__Exercise aim__. If a line in the data below includes the string "none", please return a copy of it.

(Records for this exercise begins)

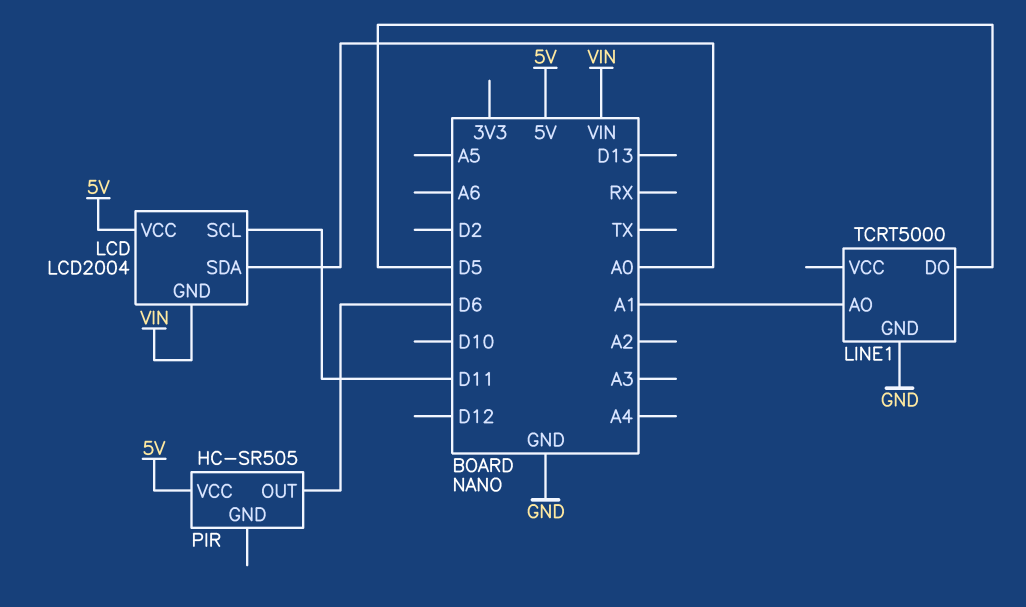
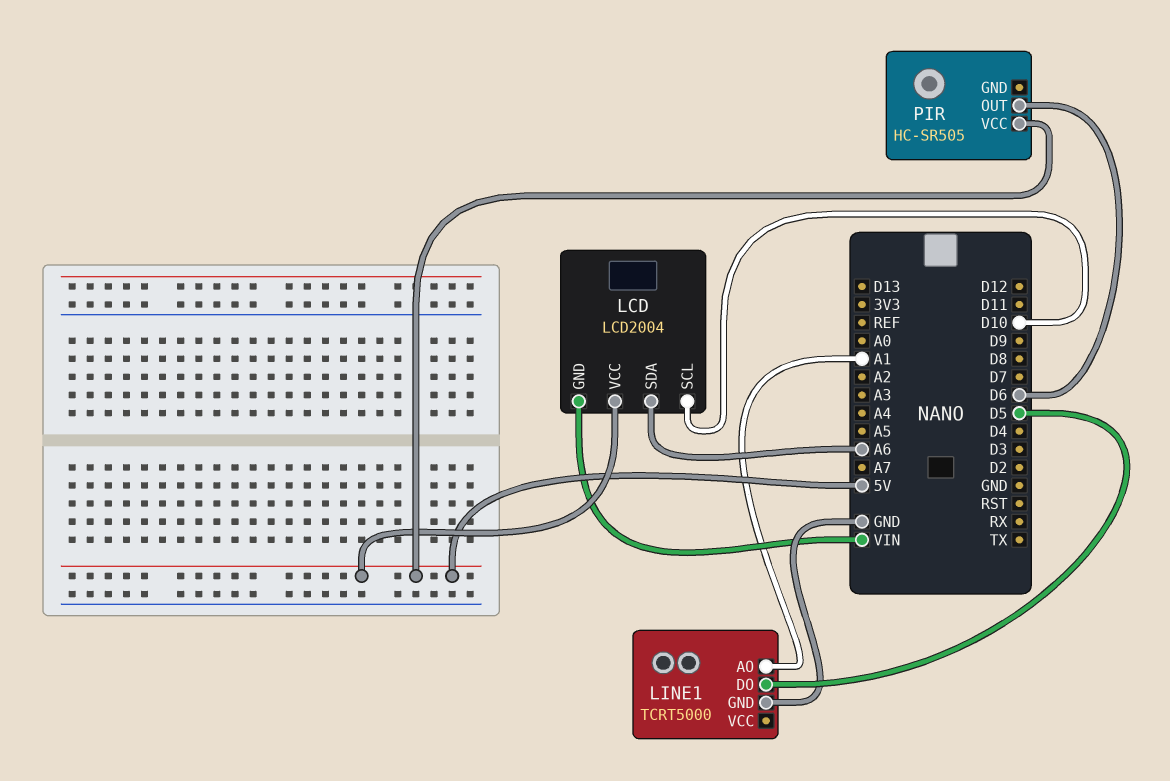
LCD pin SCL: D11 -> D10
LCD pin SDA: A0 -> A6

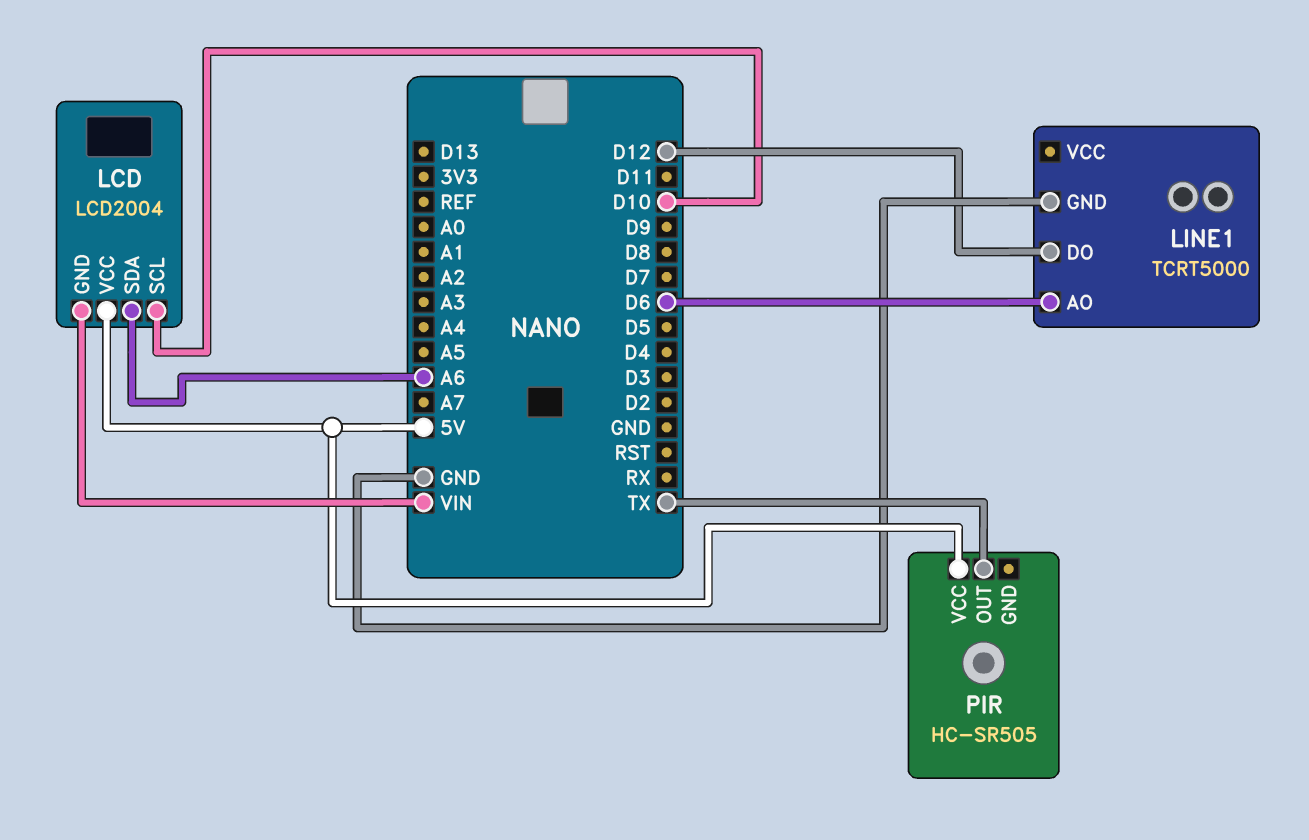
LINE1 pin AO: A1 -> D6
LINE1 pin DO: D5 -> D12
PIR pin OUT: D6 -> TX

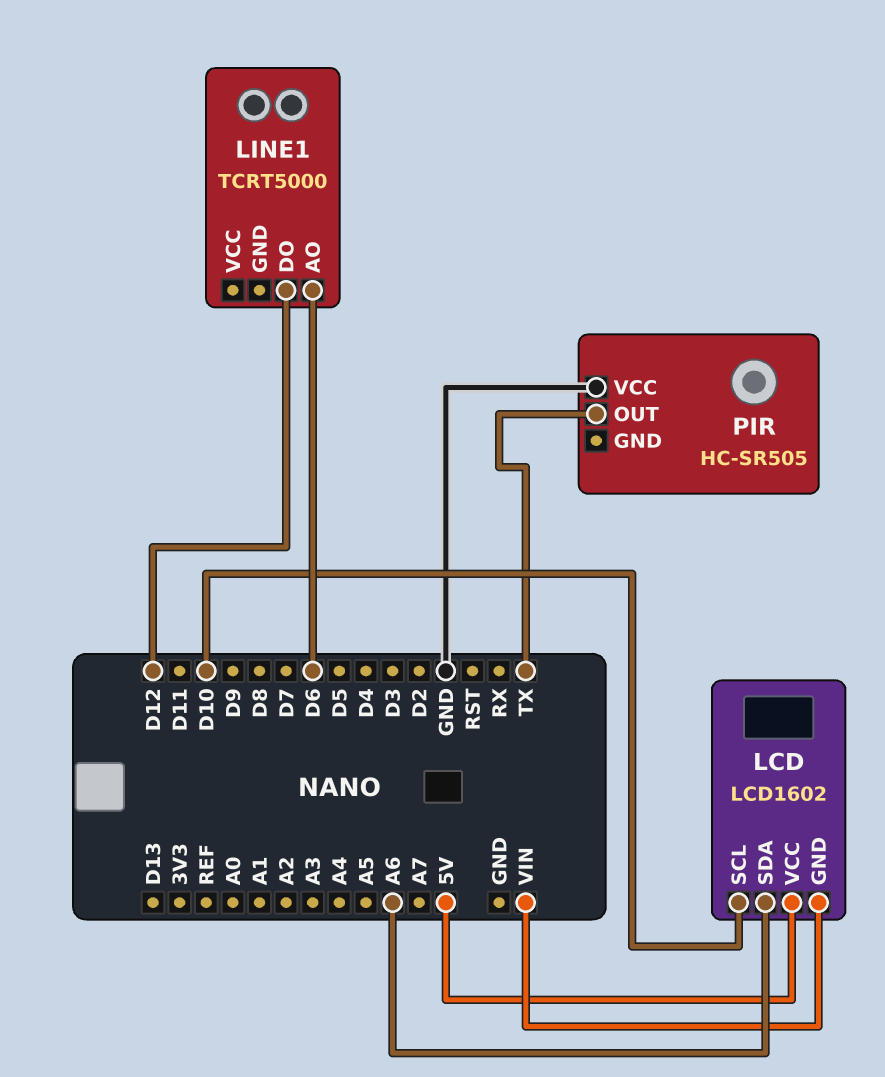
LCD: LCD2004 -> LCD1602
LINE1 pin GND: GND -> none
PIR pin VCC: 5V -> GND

(Records for this exercise ends)
(Records for this exercise begins)

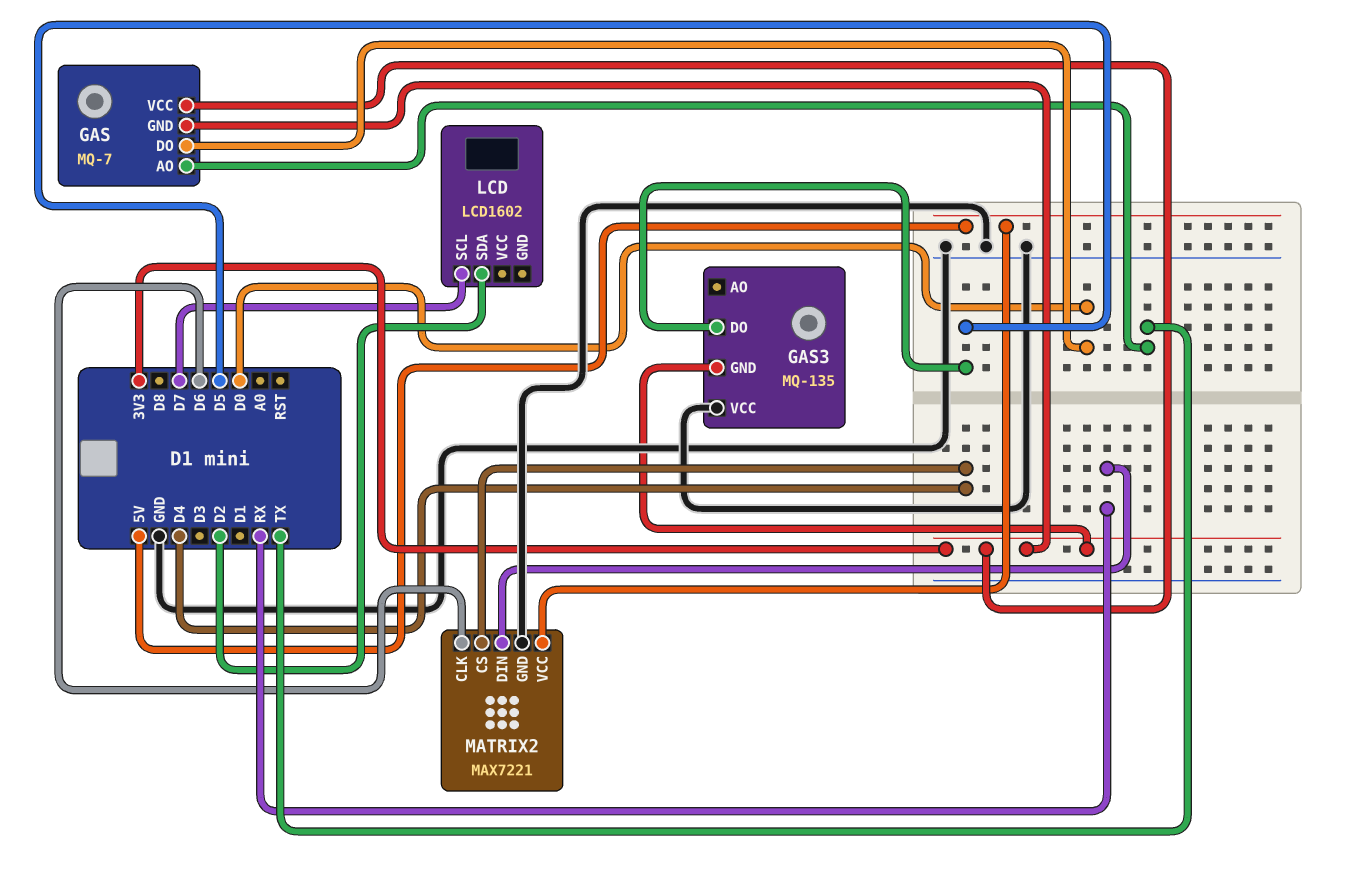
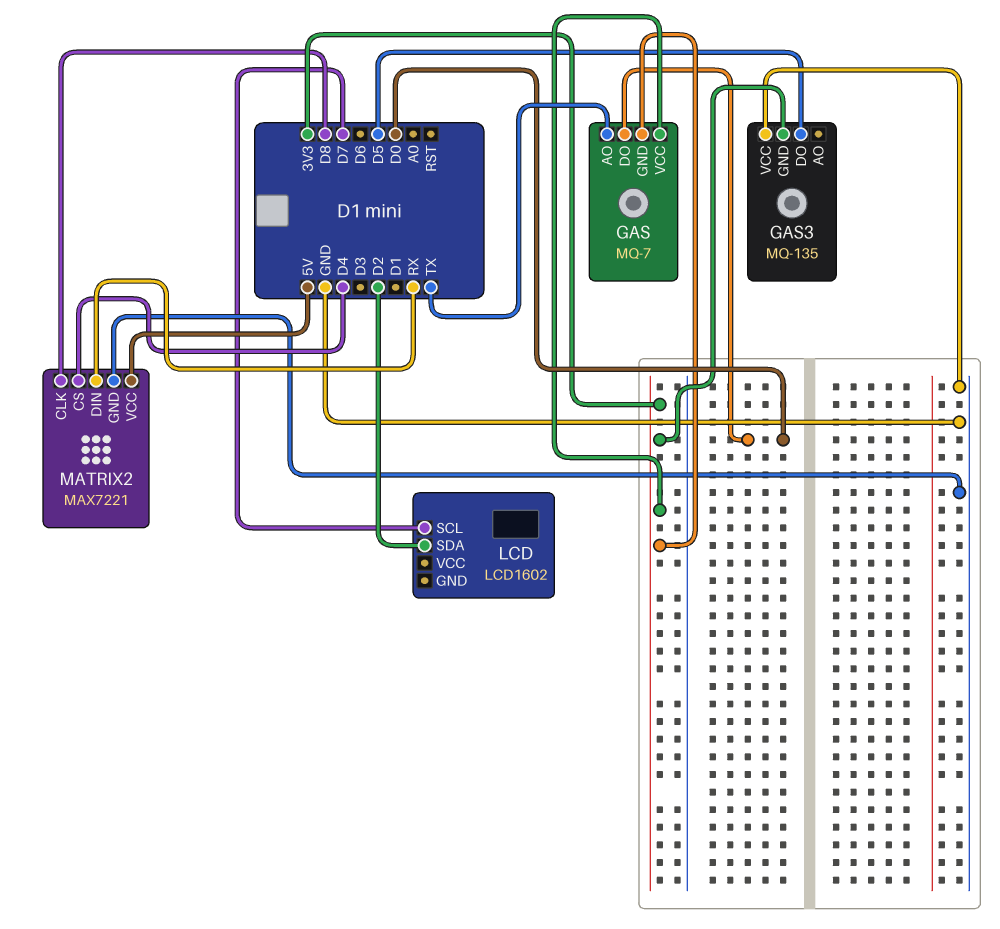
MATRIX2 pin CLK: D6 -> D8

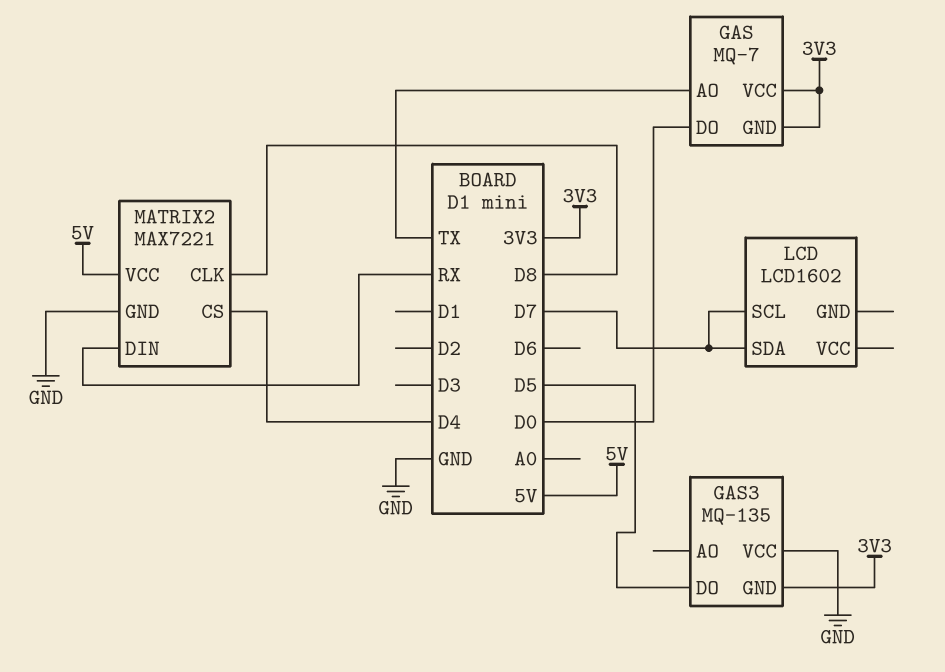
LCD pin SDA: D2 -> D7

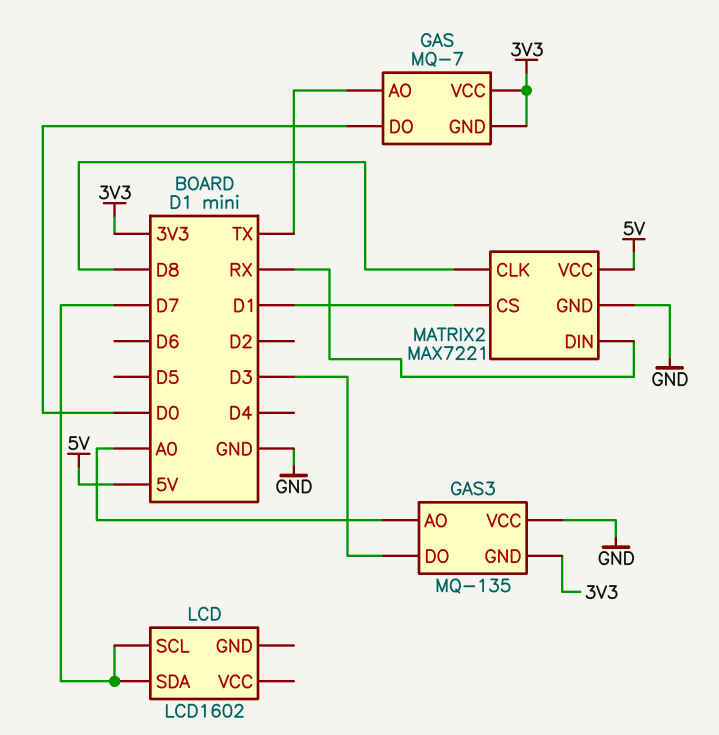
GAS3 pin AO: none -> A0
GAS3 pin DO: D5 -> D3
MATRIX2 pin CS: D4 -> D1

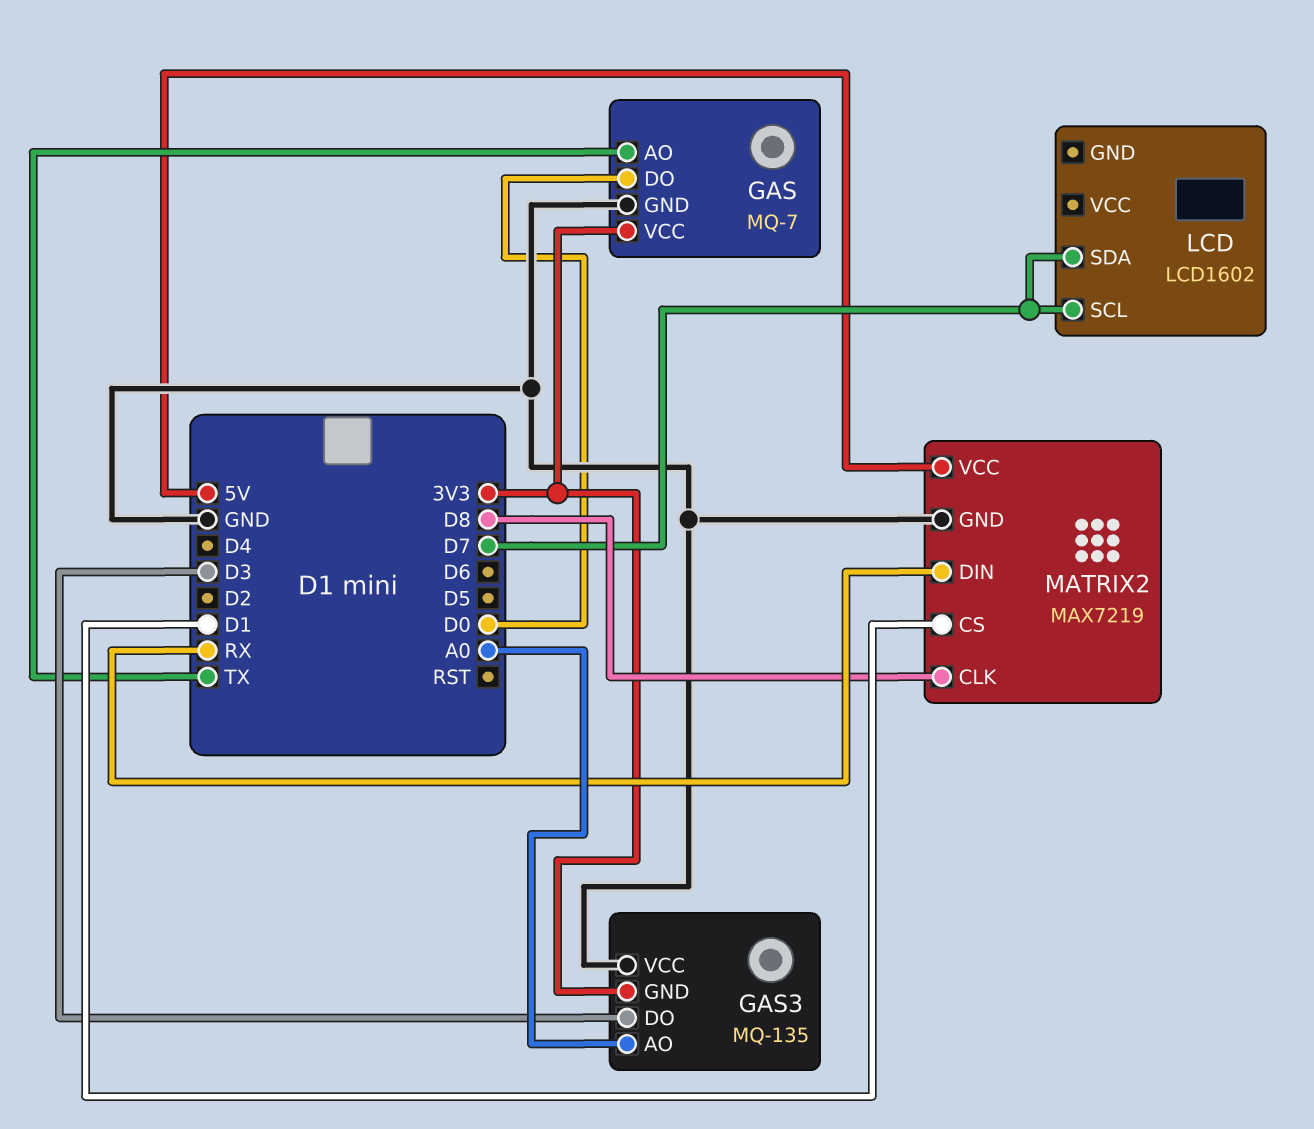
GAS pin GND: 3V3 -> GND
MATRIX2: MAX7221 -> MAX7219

(Records for this exercise ends)

__Solution to this exercise__.
LINE1 pin GND: GND -> none
GAS3 pin AO: none -> A0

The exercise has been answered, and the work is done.